[Task directions]
Return, exactly as written, all lines from the line containing "D103: schottky (A" to the end of the entries below, with both ends included.

[Supplied data]
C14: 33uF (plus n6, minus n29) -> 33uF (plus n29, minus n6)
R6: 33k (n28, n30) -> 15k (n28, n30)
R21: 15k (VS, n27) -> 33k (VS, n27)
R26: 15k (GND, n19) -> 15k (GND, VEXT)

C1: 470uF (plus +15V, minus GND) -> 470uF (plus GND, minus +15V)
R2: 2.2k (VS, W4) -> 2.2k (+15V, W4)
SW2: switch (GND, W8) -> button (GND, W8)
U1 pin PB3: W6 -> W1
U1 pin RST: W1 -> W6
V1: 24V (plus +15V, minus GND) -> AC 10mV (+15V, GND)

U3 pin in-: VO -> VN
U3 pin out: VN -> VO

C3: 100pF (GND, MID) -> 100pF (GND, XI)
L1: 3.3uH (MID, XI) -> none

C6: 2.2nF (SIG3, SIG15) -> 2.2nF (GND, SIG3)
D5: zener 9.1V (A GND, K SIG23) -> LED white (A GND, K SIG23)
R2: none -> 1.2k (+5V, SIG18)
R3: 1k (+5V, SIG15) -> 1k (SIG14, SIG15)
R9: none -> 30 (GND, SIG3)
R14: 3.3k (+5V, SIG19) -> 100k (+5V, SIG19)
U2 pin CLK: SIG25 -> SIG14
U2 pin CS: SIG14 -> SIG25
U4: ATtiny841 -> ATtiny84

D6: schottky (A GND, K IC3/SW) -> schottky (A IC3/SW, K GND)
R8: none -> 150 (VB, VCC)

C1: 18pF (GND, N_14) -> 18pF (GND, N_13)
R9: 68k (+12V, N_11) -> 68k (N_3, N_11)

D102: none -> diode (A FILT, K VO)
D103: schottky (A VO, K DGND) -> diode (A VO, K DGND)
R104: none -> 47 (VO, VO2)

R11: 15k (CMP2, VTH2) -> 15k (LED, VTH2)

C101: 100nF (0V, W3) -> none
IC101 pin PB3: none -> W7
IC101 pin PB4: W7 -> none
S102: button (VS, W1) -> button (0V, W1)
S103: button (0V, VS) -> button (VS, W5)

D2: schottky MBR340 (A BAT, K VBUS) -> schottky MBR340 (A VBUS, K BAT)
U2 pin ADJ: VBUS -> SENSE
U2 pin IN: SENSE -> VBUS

[Your solution]
D103: schottky (A VO, K DGND) -> diode (A VO, K DGND)
R104: none -> 47 (VO, VO2)

R11: 15k (CMP2, VTH2) -> 15k (LED, VTH2)

C101: 100nF (0V, W3) -> none
IC101 pin PB3: none -> W7
IC101 pin PB4: W7 -> none
S102: button (VS, W1) -> button (0V, W1)
S103: button (0V, VS) -> button (VS, W5)

D2: schottky MBR340 (A BAT, K VBUS) -> schottky MBR340 (A VBUS, K BAT)
U2 pin ADJ: VBUS -> SENSE
U2 pin IN: SENSE -> VBUS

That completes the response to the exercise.